Once the line containing "(428, 585) = (712, 90): yellow" appears, output it and each remaining line of the records below exactly, with no pictures and nothing more.

○ ○ ○

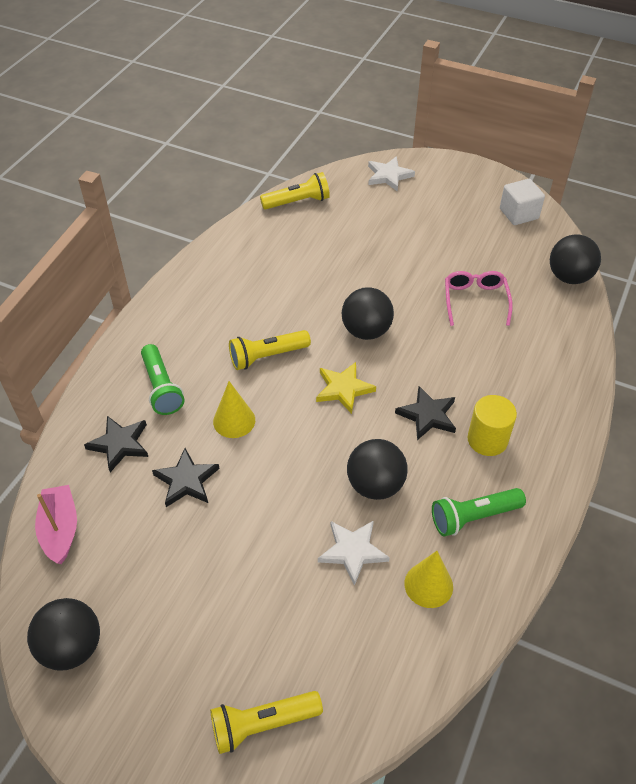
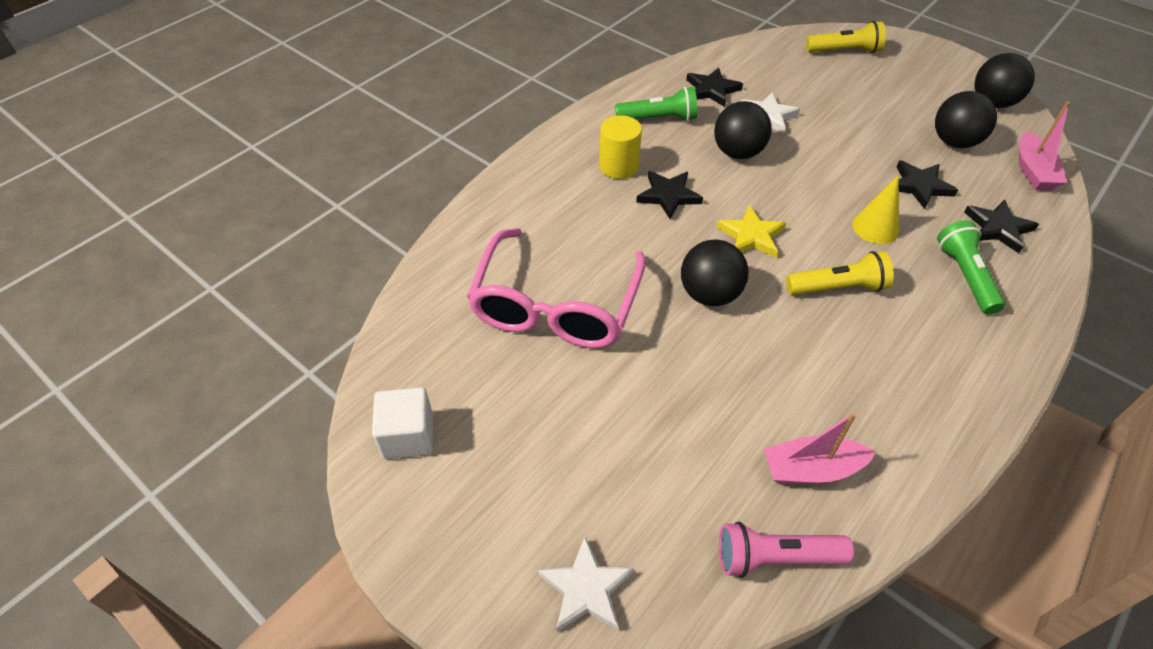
camera: 165 degrees left, 0 degrees up
(281, 241) = (811, 469): none -> pink boat
(297, 202) = (775, 558): yellow flashlight -> pink flashlight
(428, 585) = (712, 90): yellow cone -> black star
(475, 301) = (556, 306): pink glasses -> pink glasses, size x1.87
(569, 277) = (415, 312): black ball -> black ball (954, 142)

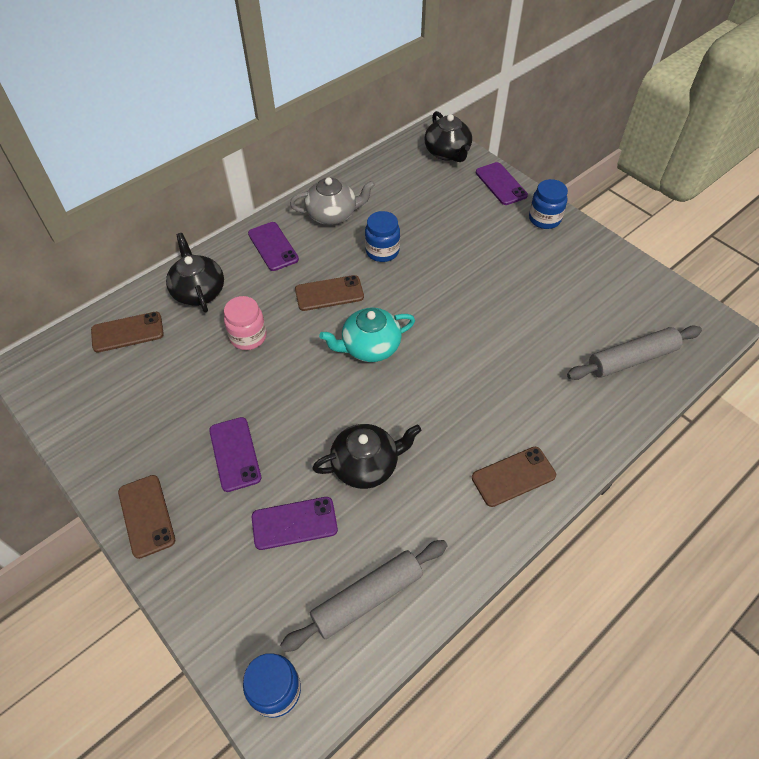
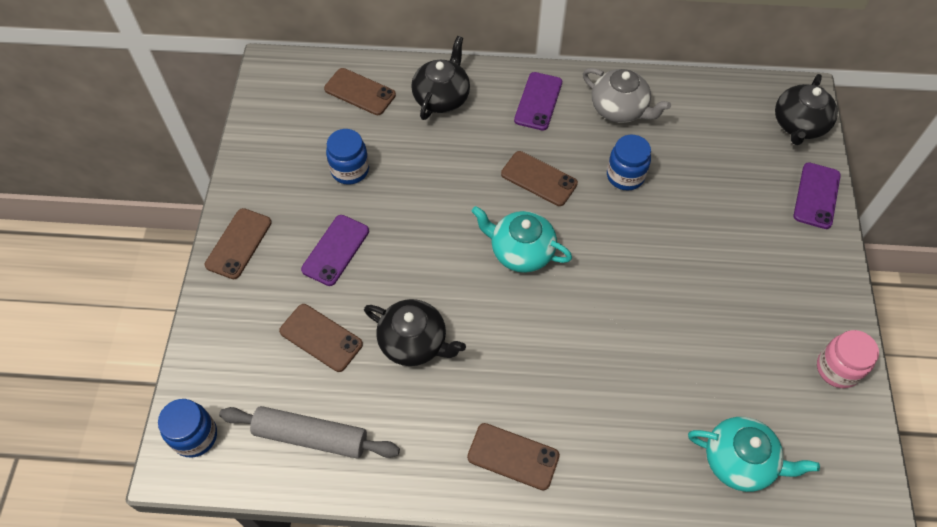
camera: 45 degrees right, 5 degrees up
(248, 337) = (438, 165): pink jar -> pink jar (837, 369)
(294, 523) = (321, 338): purple phone -> brown phone
(544, 219) = (819, 264): blue jar -> blue jar (350, 170)
(632, 359) = (740, 461): grey rolling pin -> turquoise teapot

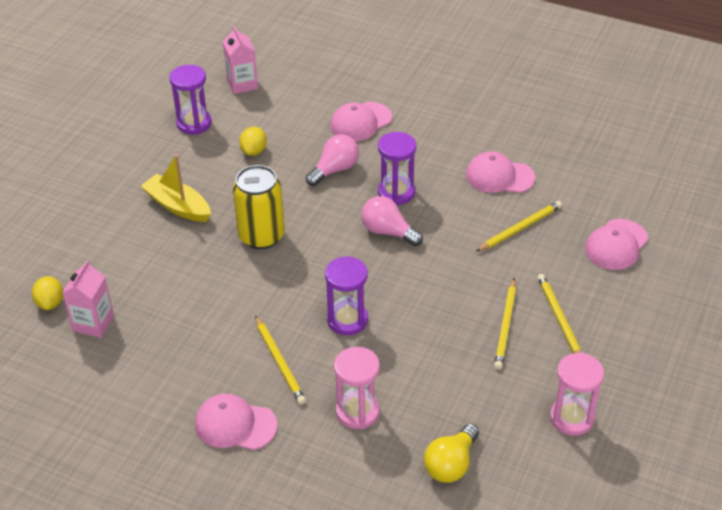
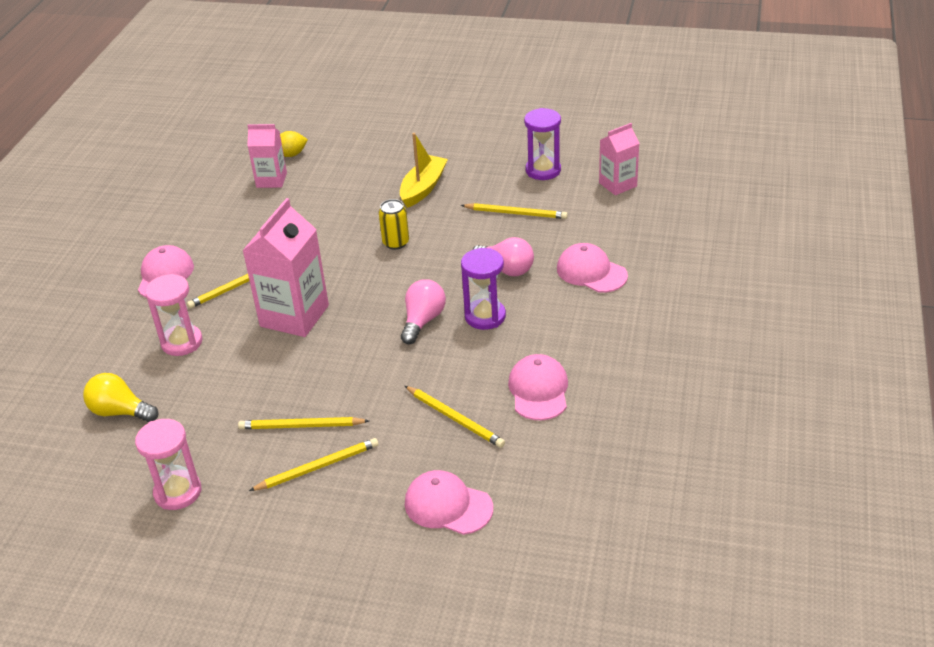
camera: 80 degrees right, 5 degrees down
(254, 151) = (516, 213): yellow lemon -> yellow pencil
(261, 236) = (396, 243): yellow can -> yellow can, size x0.59
(347, 320) = (294, 316): purple hourglass -> pink carton

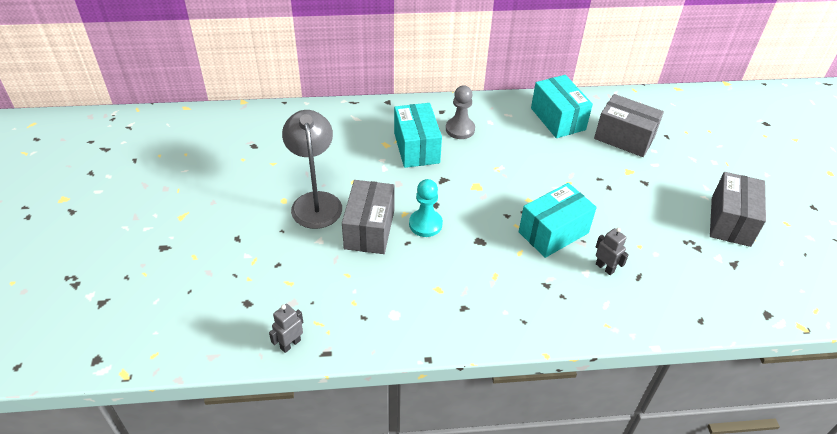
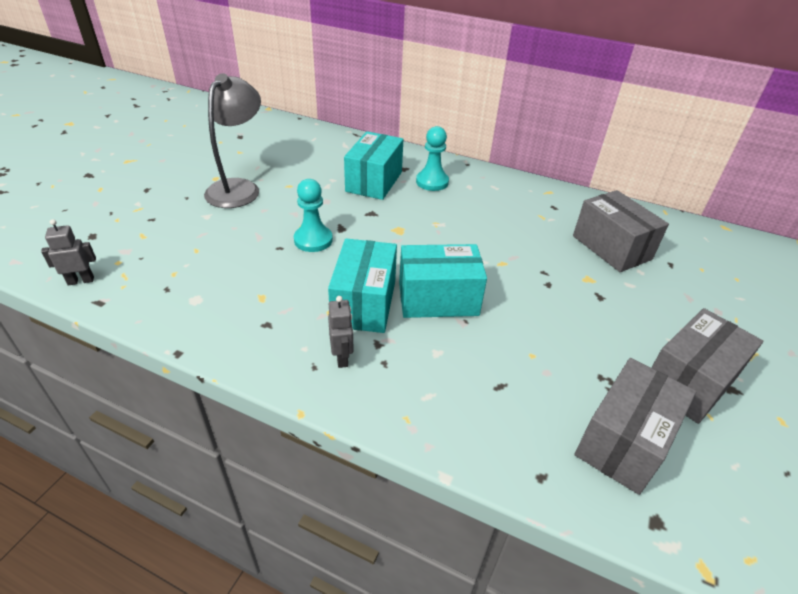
camera: 30 degrees right, 5 degrees down
(369, 229) = (258, 224): grey box -> grey box (624, 441)
(460, 129) = (432, 182): grey pawn -> turquoise pawn
(558, 119) = (546, 207): turquoise box -> turquoise box (364, 303)
(605, 268) = (465, 358): grey robot -> grey robot (342, 357)

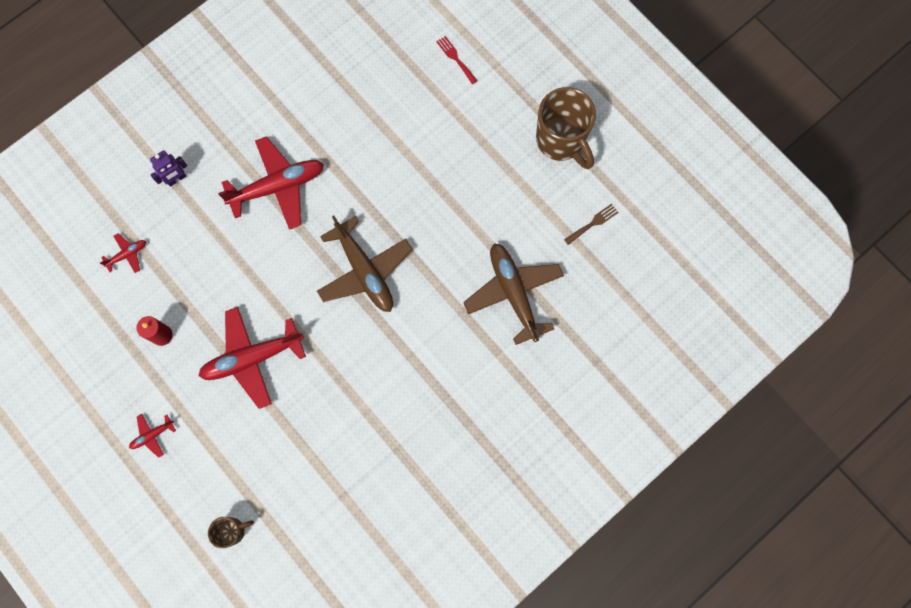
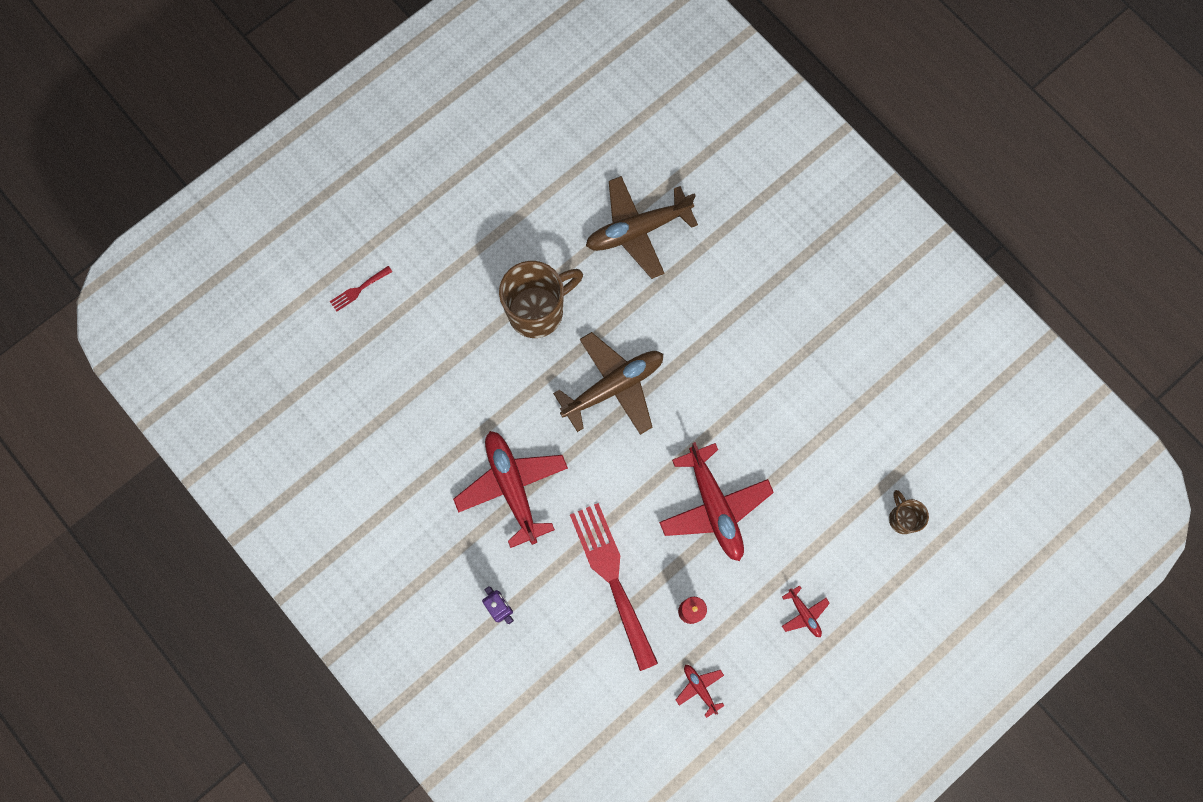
camera: 90 degrees left, 0 degrees up
(127, 254) = (594, 660): red plane -> red plane (699, 688)
(195, 269) = (612, 578): none -> red fork
(561, 141) = (464, 178): brown mug -> brown mug (538, 311)
(593, 223) = (559, 148): brown fork -> none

○ ○ ○

◆ **ANSWER TO THIS PROBLEM**
(428, 585) = (712, 90): yellow cone -> black star
(475, 301) = (556, 306): pink glasses -> pink glasses, size x1.87
(569, 277) = (415, 312): black ball -> black ball (954, 142)

camera: 45 degrees right, 5 degrees up
(248, 337) = (438, 165): pink jar -> pink jar (837, 369)
(294, 523) = (321, 338): purple phone -> brown phone
(544, 219) = (819, 264): blue jar -> blue jar (350, 170)
(632, 359) = (740, 461): grey rolling pin -> turquoise teapot

camera: 80 degrees right, 5 degrees down
(254, 151) = (516, 213): yellow lemon -> yellow pencil
(261, 236) = (396, 243): yellow can -> yellow can, size x0.59
(347, 320) = (294, 316): purple hourglass -> pink carton

camera: 30 degrees right, 5 degrees down
(369, 229) = (258, 224): grey box -> grey box (624, 441)
(460, 129) = (432, 182): grey pawn -> turquoise pawn
(558, 119) = (546, 207): turquoise box -> turquoise box (364, 303)
(605, 268) = (465, 358): grey robot -> grey robot (342, 357)

camera: 90 degrees left, 0 degrees up
(127, 254) = (594, 660): red plane -> red plane (699, 688)
(195, 269) = (612, 578): none -> red fork
(561, 141) = (464, 178): brown mug -> brown mug (538, 311)
(593, 223) = (559, 148): brown fork -> none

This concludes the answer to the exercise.